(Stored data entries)
^^^^^^^^^^^^^^^^

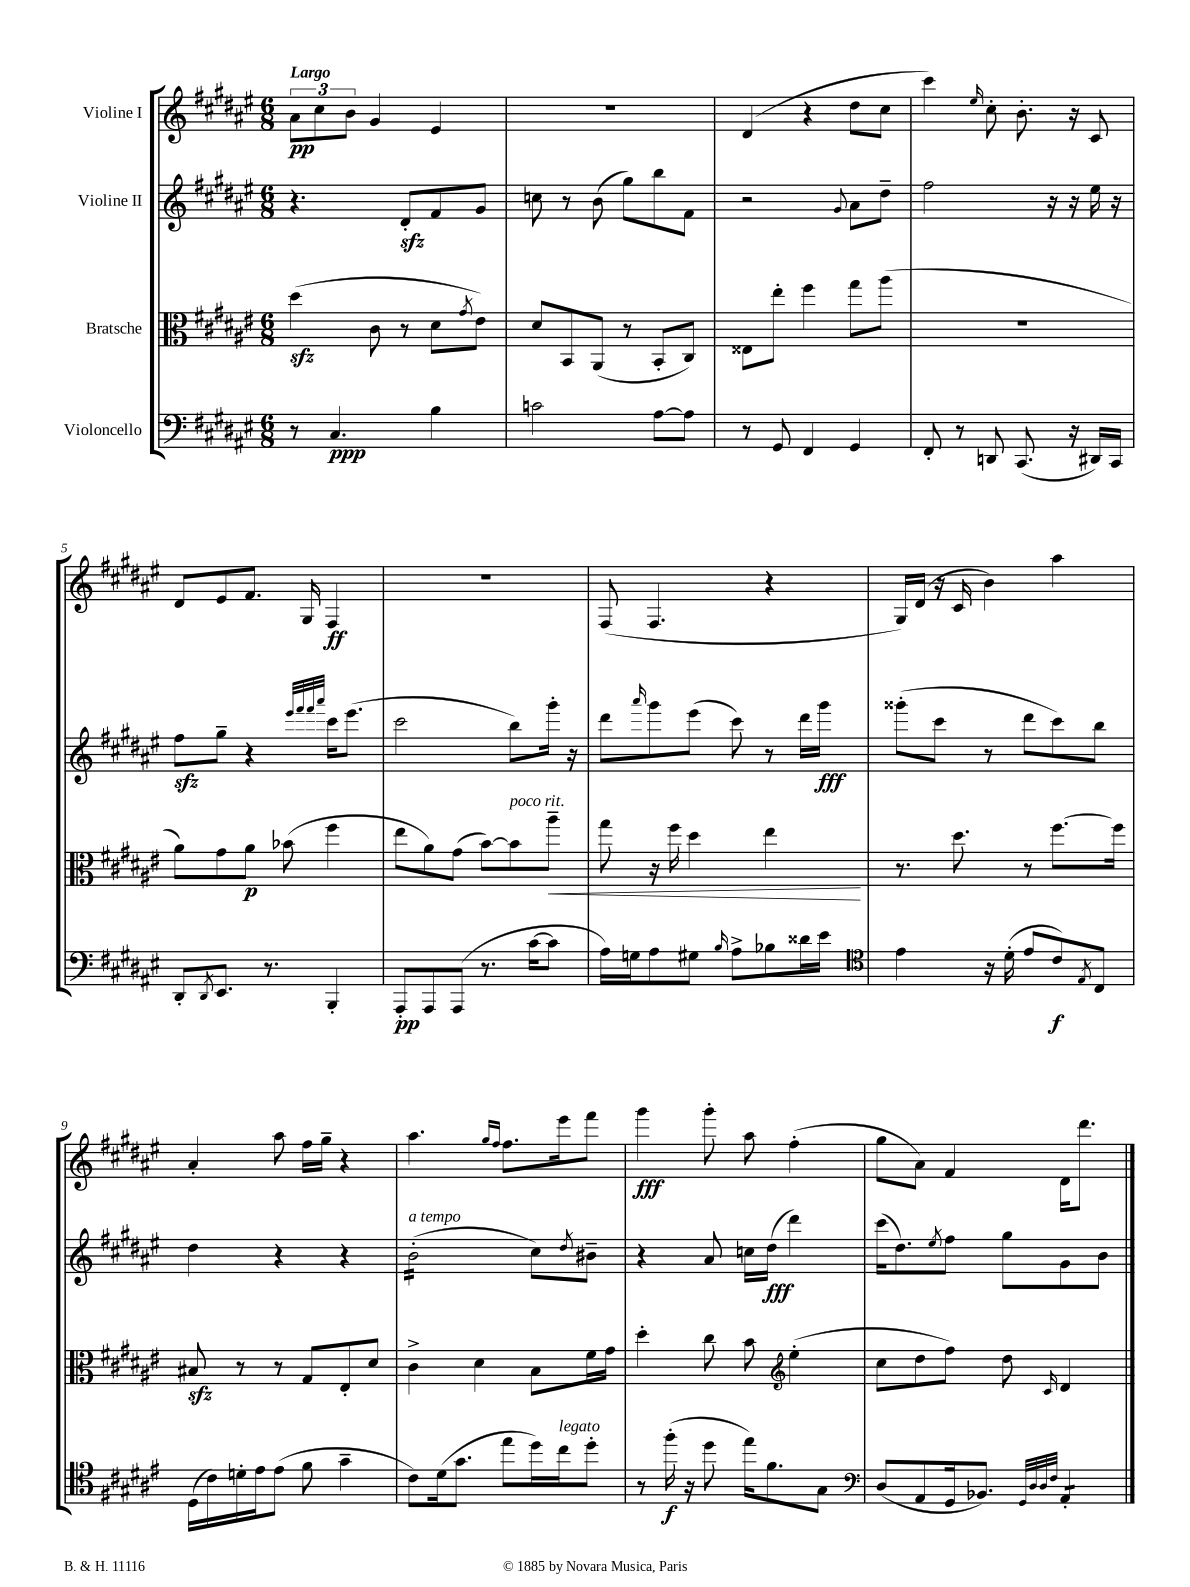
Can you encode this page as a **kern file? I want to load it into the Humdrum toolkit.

**kern	**kern	**kern	**kern
*staff4	*staff3	*staff2	*staff1
*clefF4	*clefC3	*clefG2	*clefG2
*k[f#c#g#d#a#e#]	*k[f#c#g#d#a#e#]	*k[f#c#g#d#a#e#]	*k[f#c#g#d#a#e#]
*M6/8	*M6/8	*M6/8	*M6/8
8r	(4dd#\	4.r	12a#\L
.	.	.	12cc#\
4.C#/	.	.	.
.	.	.	12b\J
.	8c#\	.	4g#/
.	8r	8d#'/L	.
4B\	8d#\L	8f#/	4e#/
.	8qg#/	.	.
.	8e#\J)	8g#/J	.
=	=	=	=
2c\	8d#/L	8cc\	2.r
.	8BB/	8r	.
.	(8AA#/J	(8b\	.
.	8r	8gg#\L)	.
[8A#\L	8BB'/L	8bb\	.
8A#\]J	8C#/J)	8f#\J	.
=	=	=	=
8r	8E##\L	2r	(4d#/
8GG#/	8ee#'\J	.	.
4FF#/	4ff#\	.	4r
.	.	8qqg#/	.
4GG#/	8gg#\L	8a#\L	8dd#\L
.	(8aa#\J	8dd#~\J	8cc#\J
=	=	=	=
8FF#'/	2.r	2ff#\	4ccc#\)
8r	.	.	.
.	.	.	16qqee#/
8DD/	.	.	8cc#'\
(8.CC#/	.	.	8.b'\
.	.	16r	.
16r	.	16r	16r
16DD#/LL)	.	16ee#\	8c#/
16CC#/JJ	.	16r	.
=	=	=	=
8DD#'/L	8a#\L)	8ff#\L	8d#/L
8qDD#/	.	.	.
8.EE#/J	8g#\	8gg#~\J	8e#/
.	8a#\J	4r	8.f#/J
8.r	.	.	.
.	(8b-\	.	.
.	.	.	16G#/
.	.	32qqeee#/LLL	.
.	.	32qqfff#/	.
.	.	32qqfff#/	.
.	.	32qqaaa#/JJJ	.
4BBB'/	4ff#\	16ccc#\LK	4F#/
.	.	(8.eee#\J	.
=	=	=	=
8AAA#'/L	8ee#\L	2ccc#\	2.r
8AAA#/	8a#\)	.	.
(8AAA#/J	(8g#\J	.	.
8.r	[8b\L)	.	.
.	8b\]	8bb\L)	.
[16c#\LK	.	.	.
8c#\]J	8aa#~\J	16ggg#'\Jk	.
.	.	16r	.
=	=	=	=
16A#\LL)	8gg#\	8ddd#\L	(8F#/
16G\J	.	.	.
.	.	16qqaaa#/	.
8A#\	16r	8ggg#\	4.F#/
.	16ff#\	.	.
8G#\J	4dd#\	(8eee#\J	.
16qqB/	.	.	.
8A#^\L	.	8ccc#\)	.
8B-\	4ee#\	8r	4r
16d##\L	.	16ddd#\LL	.
16e#\JJ	.	16ggg#\JJ	.
=	=	=	=
*clefC4	*	*	*
4e#\	8.r	(8ggg##'\L	16G#/LL)
.	.	.	(16d#/JJ
.	.	8ccc#\J	16r
.	8.dd#\	.	16c#/
16r	.	8r	4b\)
(16d#'\	.	.	.
8e#/L	8r	8ddd#\L	.
8c#/)	[8.ff#\L	8ccc#\)	4aa#\
8qE#/	.	.	.
8C#/J	.	8bb\J	.
.	16ff#\]Jk	.	.
=	=	=	=
(16D#\LL	8B#/	4dd#\	4a#'/
16c#\)	.	.	.
16d'\	8r	.	.
16e#\J	.	.	.
(8e#\J	8r	4r	8aa#\
8f#\	8G#/L	.	16ff#\LL
.	.	.	16gg#~\JJ
4g#~\	8E#'/	4r	4r
.	8d#/J	.	.
=	=	=	=
8c#\L)	4c#^\	(2b'\	4.aa#\
(16d#\k	.	.	.
8.g#\J	.	.	.
.	4d#\	.	.
.	.	.	16qqgg#/LL
.	.	.	16qqff#/JJ
8ee#\L	.	.	8.ff#\L
16dd#\L)	8B\L	8cc#\L)	.
16cc#\J	.	.	16eee#\k
.	.	8qdd#/	.
8dd#'\J	16f#\L	8b#~\J	8fff#\J
.	16g#\JJ	.	.
=	=	=	=
8r	4dd#'\	4r	4ggg#\
(16ff#'\	.	.	.
16r	.	.	.
8dd#\	8cc#\	8a#/	8ggg#'\
16ee#\LK)	8b\	16cc\LL	8aa#\
8.f#\	.	(16dd#\JJ	.
*	*clefG2	*	*
.	(4ee#'\	4ddd#\)	(4ff#'\
8G#\J	.	.	.
=	=	=	=
*clefF4	*	*	*
(8D#/L	8cc#\L	(16ccc#\LK	8gg#\L
.	.	8.dd#\)	.
8AA#/	8dd#\	.	8a#\J)
.	.	8qee#/	.
16GG#/k	8ff#\J)	8ff#\J	4f#/
8.BB-/J)	.	.	.
.	8dd#\	8gg#\L	.
32qqGG#/LLL	.	.	.
32qqD#/	.	.	.
32qqD#/	.	.	.
32qqF#/JJJ	16qqc#/	.	.
4AA#'/	4d#/	8g#\	16d#\LK
.	.	.	8.ddd#\J
.	.	8b\J	.
==	==	==	==
*-	*-	*-	*-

^^^^^^^^^^^^^^^^

Exercise aim: How many lines of the material above contain the string "kern"? Give only the number.

Written response: 2